§ DIRECTIONS FOR THIS TASK
For the material below, return exactly the lines starting at the line containing "building: [67,171,124,221] -> none" and ending at the line containing "building: [212,58,283,140] -> none", both ends included, and no others.

= Beginning of Section =

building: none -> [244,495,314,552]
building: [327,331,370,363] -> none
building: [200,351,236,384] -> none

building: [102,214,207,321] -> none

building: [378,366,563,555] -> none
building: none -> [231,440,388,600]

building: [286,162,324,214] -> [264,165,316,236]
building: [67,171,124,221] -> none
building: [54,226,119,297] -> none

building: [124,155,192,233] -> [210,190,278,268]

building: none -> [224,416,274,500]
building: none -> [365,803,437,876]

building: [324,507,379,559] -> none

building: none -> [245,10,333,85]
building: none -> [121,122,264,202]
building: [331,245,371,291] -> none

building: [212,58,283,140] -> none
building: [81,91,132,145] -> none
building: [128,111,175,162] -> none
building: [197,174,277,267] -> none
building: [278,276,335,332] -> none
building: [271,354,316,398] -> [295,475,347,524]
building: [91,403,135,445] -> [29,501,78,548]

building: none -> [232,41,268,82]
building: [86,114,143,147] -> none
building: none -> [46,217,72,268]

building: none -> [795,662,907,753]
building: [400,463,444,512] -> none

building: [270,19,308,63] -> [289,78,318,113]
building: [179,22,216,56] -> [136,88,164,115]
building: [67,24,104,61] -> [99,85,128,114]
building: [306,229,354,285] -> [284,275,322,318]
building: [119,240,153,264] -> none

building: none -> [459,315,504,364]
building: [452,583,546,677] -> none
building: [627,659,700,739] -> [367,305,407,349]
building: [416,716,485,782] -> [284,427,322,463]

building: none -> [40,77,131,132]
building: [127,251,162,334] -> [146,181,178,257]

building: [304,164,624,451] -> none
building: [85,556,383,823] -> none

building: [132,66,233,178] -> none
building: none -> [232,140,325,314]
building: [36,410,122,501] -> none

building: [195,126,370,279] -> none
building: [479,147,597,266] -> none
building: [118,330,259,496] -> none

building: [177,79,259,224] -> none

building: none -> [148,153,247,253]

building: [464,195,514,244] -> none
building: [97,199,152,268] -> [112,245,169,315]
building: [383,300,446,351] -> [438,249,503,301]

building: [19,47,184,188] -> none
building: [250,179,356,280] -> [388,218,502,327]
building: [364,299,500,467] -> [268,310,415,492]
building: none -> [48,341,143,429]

= End of Section =

§ ANSWER FOR THIS EXERCISE
building: [67,171,124,221] -> none
building: [54,226,119,297] -> none

building: [124,155,192,233] -> [210,190,278,268]

building: none -> [224,416,274,500]
building: none -> [365,803,437,876]

building: [324,507,379,559] -> none

building: none -> [245,10,333,85]
building: none -> [121,122,264,202]
building: [331,245,371,291] -> none

building: [212,58,283,140] -> none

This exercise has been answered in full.